**ACTIVITY**.
Would you restate the entries below word for word, starting at the first line and ending with the one that has "brown round brick G2:H3"?

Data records

----------------

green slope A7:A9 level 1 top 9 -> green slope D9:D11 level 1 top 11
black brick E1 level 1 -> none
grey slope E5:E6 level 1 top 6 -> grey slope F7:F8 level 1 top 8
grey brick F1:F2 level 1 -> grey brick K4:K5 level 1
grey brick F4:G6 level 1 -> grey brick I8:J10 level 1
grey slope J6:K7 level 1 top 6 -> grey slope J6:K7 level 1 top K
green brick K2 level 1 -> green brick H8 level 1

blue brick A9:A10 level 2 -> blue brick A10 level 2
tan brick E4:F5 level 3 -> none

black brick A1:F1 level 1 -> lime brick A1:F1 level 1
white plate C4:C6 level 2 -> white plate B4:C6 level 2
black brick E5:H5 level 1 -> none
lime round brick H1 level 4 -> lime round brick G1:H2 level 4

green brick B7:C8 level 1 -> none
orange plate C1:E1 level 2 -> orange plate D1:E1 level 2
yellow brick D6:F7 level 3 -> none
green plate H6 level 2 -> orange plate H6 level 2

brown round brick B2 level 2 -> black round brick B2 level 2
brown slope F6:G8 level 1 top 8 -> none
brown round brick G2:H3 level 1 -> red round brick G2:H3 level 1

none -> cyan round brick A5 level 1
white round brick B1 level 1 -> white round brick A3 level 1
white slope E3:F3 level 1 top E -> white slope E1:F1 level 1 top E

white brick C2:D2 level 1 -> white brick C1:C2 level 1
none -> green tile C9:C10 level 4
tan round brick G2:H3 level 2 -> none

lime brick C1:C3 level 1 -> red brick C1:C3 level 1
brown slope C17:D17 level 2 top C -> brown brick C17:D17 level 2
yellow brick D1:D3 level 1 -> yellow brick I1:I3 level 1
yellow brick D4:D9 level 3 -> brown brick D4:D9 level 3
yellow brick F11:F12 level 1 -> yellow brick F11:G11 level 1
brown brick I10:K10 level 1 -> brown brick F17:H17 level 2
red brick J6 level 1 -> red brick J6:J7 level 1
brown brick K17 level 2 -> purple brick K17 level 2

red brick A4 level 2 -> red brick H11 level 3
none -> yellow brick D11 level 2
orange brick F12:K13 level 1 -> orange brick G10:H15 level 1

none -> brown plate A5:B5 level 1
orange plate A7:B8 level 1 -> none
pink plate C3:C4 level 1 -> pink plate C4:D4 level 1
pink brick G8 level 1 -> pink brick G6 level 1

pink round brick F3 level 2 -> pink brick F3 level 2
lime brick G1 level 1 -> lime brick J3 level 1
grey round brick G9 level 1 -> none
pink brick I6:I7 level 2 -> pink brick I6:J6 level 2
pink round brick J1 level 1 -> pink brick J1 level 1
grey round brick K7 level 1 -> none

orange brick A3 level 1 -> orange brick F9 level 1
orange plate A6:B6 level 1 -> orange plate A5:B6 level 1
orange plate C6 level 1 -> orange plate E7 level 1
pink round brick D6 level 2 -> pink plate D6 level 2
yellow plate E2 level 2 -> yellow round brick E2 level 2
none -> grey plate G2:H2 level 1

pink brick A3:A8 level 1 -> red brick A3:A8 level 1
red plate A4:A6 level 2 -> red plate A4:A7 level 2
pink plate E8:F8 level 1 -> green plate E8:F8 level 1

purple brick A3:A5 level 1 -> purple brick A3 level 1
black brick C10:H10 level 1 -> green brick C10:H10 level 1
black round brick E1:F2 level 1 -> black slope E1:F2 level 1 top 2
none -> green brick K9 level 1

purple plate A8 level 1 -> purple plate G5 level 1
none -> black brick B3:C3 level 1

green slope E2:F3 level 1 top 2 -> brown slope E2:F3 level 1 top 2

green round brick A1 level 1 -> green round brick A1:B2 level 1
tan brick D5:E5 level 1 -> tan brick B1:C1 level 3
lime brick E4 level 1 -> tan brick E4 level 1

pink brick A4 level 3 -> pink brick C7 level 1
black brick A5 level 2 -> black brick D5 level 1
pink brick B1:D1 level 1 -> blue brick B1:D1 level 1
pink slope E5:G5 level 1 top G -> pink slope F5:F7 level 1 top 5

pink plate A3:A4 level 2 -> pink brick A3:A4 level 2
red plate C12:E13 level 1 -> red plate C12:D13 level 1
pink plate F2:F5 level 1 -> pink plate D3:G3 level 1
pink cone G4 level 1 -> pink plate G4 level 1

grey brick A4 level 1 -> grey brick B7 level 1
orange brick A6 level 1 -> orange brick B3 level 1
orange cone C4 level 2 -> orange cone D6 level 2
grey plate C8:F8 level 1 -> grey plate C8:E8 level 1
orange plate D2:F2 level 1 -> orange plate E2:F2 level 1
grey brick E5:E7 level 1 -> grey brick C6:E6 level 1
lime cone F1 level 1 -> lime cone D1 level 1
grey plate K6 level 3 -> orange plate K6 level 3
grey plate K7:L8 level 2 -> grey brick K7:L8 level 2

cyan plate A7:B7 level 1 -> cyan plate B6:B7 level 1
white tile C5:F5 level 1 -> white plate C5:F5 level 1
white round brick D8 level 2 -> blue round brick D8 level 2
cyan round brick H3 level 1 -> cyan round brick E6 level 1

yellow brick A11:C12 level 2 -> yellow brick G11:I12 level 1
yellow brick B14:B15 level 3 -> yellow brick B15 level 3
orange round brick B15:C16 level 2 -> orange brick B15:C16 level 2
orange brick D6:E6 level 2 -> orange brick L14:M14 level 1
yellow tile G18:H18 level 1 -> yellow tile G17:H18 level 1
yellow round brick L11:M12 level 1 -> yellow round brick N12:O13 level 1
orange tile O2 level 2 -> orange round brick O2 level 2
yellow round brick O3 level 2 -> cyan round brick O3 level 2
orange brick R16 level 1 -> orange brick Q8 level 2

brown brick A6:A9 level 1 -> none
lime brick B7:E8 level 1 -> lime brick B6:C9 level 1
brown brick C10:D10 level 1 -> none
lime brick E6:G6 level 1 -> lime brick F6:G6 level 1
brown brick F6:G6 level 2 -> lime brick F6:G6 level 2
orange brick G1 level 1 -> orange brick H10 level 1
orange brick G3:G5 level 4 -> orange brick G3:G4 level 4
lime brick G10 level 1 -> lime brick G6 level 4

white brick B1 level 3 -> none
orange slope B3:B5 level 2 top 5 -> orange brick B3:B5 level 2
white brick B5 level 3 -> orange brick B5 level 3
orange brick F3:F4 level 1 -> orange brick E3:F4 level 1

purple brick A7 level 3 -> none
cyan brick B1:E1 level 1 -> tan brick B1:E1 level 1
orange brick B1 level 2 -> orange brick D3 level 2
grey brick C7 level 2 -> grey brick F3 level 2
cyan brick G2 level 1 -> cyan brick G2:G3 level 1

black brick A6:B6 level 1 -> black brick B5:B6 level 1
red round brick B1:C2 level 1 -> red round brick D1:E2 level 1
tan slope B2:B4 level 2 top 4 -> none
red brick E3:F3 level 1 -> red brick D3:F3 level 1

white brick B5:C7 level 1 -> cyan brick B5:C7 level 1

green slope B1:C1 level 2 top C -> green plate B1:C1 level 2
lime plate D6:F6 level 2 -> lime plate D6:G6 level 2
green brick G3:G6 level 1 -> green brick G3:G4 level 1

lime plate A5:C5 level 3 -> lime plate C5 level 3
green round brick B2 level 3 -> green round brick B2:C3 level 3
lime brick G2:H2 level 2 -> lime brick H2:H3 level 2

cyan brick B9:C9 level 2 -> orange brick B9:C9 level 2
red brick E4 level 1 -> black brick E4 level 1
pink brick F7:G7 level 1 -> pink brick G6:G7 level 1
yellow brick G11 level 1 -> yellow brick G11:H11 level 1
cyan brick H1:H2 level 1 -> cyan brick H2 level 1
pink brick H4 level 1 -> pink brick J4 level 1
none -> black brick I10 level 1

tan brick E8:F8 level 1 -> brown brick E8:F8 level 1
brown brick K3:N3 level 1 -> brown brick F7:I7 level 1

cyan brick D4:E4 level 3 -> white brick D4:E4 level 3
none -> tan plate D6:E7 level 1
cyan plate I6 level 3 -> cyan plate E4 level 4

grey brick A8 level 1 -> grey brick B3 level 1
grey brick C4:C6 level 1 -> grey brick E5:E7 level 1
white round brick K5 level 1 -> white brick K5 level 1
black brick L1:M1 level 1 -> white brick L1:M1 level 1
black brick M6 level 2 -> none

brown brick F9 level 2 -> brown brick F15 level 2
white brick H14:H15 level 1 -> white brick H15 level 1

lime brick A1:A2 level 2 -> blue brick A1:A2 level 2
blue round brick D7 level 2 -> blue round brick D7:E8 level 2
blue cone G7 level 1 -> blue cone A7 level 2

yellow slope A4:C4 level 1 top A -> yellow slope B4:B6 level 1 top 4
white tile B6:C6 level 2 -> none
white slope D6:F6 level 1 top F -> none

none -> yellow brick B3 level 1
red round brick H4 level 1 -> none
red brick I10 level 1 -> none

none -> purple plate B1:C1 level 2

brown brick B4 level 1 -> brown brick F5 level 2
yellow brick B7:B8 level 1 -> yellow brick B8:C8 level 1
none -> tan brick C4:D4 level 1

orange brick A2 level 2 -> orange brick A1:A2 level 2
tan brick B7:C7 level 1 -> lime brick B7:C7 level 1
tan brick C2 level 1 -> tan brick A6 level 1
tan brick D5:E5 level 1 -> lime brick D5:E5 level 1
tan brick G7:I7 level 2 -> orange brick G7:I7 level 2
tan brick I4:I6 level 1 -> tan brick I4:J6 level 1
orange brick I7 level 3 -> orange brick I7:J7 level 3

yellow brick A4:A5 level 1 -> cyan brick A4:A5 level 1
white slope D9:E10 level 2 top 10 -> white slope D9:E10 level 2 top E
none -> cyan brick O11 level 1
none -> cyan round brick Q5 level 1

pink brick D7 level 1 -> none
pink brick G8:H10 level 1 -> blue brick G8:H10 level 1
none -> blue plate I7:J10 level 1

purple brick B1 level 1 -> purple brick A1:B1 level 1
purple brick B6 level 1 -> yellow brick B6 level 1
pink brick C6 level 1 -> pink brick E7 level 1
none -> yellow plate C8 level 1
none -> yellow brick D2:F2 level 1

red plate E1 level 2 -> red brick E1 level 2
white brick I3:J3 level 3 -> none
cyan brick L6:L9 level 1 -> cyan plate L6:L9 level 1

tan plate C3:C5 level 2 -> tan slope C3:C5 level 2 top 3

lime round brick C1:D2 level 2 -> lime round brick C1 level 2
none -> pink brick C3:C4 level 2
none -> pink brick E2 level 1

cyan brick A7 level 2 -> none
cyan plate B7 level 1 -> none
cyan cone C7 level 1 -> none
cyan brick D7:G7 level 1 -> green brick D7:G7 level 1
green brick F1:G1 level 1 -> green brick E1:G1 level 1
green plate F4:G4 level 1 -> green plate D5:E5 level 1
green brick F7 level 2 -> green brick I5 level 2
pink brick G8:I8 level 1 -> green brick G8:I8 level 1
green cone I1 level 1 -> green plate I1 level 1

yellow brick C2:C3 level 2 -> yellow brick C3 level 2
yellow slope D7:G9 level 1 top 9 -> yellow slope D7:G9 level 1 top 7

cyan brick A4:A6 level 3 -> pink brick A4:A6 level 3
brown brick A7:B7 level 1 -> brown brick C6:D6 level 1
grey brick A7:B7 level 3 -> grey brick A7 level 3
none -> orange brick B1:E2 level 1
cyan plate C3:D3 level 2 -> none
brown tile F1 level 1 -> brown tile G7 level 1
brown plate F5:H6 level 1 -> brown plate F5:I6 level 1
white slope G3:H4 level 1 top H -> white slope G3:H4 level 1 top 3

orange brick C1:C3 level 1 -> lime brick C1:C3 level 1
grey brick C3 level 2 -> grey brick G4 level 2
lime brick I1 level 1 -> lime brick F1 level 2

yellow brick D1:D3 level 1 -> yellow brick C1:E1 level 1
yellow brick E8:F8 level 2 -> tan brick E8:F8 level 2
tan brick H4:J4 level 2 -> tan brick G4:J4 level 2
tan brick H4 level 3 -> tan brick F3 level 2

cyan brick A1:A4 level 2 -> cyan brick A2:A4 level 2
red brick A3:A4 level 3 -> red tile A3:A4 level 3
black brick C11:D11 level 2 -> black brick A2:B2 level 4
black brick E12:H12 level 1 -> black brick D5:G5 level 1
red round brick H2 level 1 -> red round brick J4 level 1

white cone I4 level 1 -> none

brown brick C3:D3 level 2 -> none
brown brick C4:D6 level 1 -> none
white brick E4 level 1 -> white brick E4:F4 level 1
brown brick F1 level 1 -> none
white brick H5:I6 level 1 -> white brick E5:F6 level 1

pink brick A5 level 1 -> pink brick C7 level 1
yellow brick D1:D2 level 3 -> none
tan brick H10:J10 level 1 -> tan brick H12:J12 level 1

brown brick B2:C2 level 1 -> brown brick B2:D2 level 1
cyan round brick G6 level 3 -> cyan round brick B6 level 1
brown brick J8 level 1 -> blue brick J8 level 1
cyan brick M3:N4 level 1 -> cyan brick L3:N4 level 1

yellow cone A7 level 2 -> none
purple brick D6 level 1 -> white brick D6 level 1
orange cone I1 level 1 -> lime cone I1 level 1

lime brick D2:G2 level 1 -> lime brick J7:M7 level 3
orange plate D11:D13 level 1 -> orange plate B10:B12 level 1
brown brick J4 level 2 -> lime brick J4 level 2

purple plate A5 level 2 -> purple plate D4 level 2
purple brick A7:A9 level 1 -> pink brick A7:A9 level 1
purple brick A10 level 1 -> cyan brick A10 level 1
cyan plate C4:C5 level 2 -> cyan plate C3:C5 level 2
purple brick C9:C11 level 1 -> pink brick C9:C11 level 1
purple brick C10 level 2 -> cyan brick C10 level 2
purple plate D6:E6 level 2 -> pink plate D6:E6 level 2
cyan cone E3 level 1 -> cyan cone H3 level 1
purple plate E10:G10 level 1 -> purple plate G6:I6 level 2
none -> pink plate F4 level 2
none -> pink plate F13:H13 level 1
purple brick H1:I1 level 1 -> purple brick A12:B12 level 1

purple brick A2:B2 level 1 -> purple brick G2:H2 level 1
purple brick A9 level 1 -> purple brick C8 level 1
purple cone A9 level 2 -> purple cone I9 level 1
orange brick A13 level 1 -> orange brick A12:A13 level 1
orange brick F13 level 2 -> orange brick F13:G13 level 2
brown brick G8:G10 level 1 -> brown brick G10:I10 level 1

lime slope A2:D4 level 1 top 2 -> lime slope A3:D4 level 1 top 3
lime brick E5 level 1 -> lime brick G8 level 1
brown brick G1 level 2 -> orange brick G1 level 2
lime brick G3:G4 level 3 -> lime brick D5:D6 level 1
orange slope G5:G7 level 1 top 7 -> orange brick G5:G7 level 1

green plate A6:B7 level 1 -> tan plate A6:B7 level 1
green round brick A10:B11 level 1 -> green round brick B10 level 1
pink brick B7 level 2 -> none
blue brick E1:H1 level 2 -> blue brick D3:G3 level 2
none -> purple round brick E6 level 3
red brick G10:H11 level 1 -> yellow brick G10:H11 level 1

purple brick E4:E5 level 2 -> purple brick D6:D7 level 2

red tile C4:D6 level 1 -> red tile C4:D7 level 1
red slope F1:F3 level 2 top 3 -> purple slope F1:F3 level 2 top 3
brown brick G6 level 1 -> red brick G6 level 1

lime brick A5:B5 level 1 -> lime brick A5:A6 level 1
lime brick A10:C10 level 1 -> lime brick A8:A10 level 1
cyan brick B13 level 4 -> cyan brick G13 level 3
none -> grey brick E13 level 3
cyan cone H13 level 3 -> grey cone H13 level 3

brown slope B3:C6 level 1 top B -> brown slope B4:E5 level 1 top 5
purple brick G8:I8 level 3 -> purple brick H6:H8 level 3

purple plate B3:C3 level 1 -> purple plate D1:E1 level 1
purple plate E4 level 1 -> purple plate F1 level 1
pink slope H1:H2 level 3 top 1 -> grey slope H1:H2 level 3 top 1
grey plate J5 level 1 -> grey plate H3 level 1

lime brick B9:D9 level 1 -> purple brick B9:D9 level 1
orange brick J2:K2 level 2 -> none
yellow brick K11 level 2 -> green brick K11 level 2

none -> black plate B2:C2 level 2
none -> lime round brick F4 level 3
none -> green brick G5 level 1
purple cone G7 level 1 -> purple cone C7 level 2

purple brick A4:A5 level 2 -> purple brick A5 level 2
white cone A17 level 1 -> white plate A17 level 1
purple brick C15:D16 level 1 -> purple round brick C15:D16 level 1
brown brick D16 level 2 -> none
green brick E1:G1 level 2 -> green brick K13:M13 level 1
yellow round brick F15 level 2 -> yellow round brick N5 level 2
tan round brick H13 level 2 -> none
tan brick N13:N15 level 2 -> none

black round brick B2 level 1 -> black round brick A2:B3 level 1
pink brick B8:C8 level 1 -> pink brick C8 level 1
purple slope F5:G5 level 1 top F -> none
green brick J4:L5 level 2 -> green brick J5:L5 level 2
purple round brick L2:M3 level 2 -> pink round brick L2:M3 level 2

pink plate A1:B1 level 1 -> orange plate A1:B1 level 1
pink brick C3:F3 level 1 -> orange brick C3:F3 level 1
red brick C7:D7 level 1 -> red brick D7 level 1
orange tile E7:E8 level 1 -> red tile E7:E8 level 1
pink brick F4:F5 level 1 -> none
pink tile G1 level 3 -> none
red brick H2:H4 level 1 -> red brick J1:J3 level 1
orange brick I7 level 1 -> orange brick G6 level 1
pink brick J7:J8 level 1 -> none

----------------

**RESULT**.
green slope A7:A9 level 1 top 9 -> green slope D9:D11 level 1 top 11
black brick E1 level 1 -> none
grey slope E5:E6 level 1 top 6 -> grey slope F7:F8 level 1 top 8
grey brick F1:F2 level 1 -> grey brick K4:K5 level 1
grey brick F4:G6 level 1 -> grey brick I8:J10 level 1
grey slope J6:K7 level 1 top 6 -> grey slope J6:K7 level 1 top K
green brick K2 level 1 -> green brick H8 level 1

blue brick A9:A10 level 2 -> blue brick A10 level 2
tan brick E4:F5 level 3 -> none

black brick A1:F1 level 1 -> lime brick A1:F1 level 1
white plate C4:C6 level 2 -> white plate B4:C6 level 2
black brick E5:H5 level 1 -> none
lime round brick H1 level 4 -> lime round brick G1:H2 level 4

green brick B7:C8 level 1 -> none
orange plate C1:E1 level 2 -> orange plate D1:E1 level 2
yellow brick D6:F7 level 3 -> none
green plate H6 level 2 -> orange plate H6 level 2

brown round brick B2 level 2 -> black round brick B2 level 2
brown slope F6:G8 level 1 top 8 -> none
brown round brick G2:H3 level 1 -> red round brick G2:H3 level 1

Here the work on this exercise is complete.